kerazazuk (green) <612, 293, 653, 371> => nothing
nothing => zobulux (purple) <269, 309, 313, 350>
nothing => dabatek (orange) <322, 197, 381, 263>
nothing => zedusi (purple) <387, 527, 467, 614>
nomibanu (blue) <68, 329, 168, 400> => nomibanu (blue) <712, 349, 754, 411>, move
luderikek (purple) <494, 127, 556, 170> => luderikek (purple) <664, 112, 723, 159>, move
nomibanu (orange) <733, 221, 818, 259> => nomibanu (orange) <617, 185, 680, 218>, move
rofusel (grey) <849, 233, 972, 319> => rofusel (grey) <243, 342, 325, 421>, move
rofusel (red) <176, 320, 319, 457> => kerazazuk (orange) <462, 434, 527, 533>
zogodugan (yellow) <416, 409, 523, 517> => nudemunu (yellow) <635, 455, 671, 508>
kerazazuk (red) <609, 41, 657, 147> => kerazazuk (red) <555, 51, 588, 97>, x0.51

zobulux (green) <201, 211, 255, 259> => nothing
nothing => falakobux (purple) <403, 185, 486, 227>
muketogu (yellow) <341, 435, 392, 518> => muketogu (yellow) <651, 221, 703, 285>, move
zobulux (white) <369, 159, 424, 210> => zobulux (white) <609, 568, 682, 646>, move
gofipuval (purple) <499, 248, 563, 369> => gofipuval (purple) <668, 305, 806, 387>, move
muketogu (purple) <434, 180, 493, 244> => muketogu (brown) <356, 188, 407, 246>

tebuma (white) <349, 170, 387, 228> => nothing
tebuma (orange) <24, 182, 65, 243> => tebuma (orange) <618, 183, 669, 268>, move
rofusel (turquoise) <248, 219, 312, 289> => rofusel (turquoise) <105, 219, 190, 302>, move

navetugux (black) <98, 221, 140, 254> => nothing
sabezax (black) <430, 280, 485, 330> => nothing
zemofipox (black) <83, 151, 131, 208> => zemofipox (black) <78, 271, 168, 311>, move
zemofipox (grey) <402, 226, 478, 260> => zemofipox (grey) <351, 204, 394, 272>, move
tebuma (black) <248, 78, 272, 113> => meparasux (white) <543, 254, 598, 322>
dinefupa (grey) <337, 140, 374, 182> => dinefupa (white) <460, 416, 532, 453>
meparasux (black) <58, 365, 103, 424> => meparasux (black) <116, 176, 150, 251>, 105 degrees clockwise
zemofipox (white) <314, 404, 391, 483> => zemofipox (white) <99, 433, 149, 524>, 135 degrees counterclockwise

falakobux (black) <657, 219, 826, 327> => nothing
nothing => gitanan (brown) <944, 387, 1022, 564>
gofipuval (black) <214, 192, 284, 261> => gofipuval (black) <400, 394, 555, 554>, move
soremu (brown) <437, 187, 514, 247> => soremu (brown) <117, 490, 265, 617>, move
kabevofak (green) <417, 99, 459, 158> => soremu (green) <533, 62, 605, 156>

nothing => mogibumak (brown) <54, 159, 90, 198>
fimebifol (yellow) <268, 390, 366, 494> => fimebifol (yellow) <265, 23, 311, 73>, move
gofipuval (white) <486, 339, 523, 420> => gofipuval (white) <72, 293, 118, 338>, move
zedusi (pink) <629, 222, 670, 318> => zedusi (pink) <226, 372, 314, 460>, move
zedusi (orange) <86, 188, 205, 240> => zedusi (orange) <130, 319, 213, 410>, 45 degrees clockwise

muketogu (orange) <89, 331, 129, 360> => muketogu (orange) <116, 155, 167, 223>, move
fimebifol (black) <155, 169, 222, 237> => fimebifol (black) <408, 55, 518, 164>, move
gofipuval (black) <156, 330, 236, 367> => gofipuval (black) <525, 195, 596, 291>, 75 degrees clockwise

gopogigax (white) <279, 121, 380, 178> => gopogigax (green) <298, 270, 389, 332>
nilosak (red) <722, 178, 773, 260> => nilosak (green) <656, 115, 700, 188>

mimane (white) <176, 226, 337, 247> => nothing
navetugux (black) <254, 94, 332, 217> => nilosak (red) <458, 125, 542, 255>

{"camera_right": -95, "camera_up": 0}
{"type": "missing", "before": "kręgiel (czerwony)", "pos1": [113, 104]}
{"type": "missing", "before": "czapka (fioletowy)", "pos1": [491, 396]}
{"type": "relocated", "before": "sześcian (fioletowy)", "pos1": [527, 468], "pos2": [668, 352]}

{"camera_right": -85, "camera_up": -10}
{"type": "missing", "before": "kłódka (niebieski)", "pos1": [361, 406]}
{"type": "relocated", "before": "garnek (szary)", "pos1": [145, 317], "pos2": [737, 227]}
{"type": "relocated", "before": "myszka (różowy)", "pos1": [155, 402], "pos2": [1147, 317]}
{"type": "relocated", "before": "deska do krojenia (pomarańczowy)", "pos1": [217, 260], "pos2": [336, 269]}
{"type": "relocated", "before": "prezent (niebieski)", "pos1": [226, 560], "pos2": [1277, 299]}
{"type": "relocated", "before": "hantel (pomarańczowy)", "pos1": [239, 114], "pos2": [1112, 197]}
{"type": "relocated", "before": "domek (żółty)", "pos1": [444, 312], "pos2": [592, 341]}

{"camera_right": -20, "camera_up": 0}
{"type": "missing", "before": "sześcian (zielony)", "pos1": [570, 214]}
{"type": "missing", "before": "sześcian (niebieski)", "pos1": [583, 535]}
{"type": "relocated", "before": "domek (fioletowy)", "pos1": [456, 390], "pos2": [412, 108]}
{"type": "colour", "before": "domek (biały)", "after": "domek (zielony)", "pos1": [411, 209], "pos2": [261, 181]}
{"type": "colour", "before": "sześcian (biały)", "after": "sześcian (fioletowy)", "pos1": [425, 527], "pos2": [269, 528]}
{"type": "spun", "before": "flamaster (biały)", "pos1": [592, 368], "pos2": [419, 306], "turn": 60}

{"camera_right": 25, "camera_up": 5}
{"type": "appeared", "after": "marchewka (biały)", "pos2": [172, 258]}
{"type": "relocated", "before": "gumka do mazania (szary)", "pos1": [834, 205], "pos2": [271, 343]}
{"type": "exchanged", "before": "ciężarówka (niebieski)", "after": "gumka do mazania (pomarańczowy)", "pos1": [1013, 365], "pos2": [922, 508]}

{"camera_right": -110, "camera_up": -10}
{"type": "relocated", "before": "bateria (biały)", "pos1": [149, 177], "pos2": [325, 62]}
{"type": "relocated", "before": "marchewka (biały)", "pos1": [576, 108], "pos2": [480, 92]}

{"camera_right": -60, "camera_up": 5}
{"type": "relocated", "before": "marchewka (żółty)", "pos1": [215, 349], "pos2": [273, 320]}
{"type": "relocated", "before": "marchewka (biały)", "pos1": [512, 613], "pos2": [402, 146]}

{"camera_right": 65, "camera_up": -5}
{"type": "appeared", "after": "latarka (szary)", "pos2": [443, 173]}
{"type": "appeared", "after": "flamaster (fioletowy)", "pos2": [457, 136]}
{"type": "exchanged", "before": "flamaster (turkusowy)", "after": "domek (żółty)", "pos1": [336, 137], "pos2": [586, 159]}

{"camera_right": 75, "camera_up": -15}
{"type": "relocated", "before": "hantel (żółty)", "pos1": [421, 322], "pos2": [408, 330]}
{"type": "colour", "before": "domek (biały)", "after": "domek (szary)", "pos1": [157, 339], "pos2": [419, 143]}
=======
Within the listing above, copy each line that has the string "nomibanu".

Answer area:
nomibanu (blue) <68, 329, 168, 400> => nomibanu (blue) <712, 349, 754, 411>, move
nomibanu (orange) <733, 221, 818, 259> => nomibanu (orange) <617, 185, 680, 218>, move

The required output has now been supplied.